## Problem requirements
Exactly as written and without the pictures, output the entries below.

Object transformation records
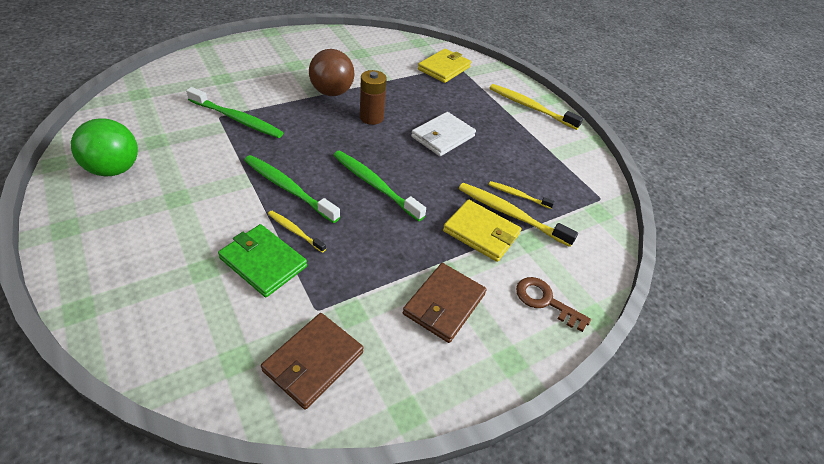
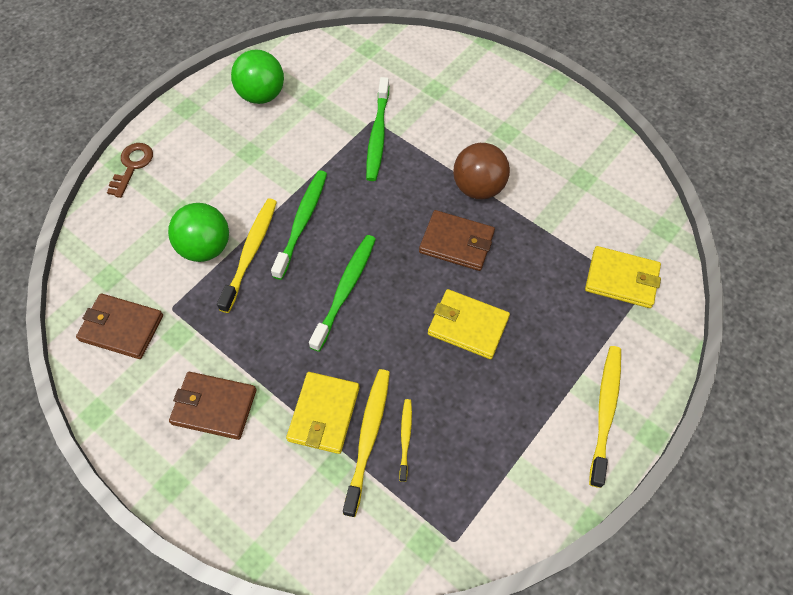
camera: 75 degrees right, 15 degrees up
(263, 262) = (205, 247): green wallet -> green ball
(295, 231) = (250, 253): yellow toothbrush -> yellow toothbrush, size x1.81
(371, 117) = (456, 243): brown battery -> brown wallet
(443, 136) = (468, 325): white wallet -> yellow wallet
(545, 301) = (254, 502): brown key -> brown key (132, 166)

## Written solution
camera: 75 degrees right, 15 degrees up
(263, 262) = (205, 247): green wallet -> green ball
(295, 231) = (250, 253): yellow toothbrush -> yellow toothbrush, size x1.81
(371, 117) = (456, 243): brown battery -> brown wallet
(443, 136) = (468, 325): white wallet -> yellow wallet
(545, 301) = (254, 502): brown key -> brown key (132, 166)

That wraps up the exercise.